+++ Source records +++

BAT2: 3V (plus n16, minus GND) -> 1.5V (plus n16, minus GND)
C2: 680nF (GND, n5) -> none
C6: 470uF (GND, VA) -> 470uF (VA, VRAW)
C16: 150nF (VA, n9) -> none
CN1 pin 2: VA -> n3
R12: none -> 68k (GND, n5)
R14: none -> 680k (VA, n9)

+++

Exercise instructions: Restate the whole of the data exactly.

Answer section:
BAT2: 3V (plus n16, minus GND) -> 1.5V (plus n16, minus GND)
C2: 680nF (GND, n5) -> none
C6: 470uF (GND, VA) -> 470uF (VA, VRAW)
C16: 150nF (VA, n9) -> none
CN1 pin 2: VA -> n3
R12: none -> 68k (GND, n5)
R14: none -> 680k (VA, n9)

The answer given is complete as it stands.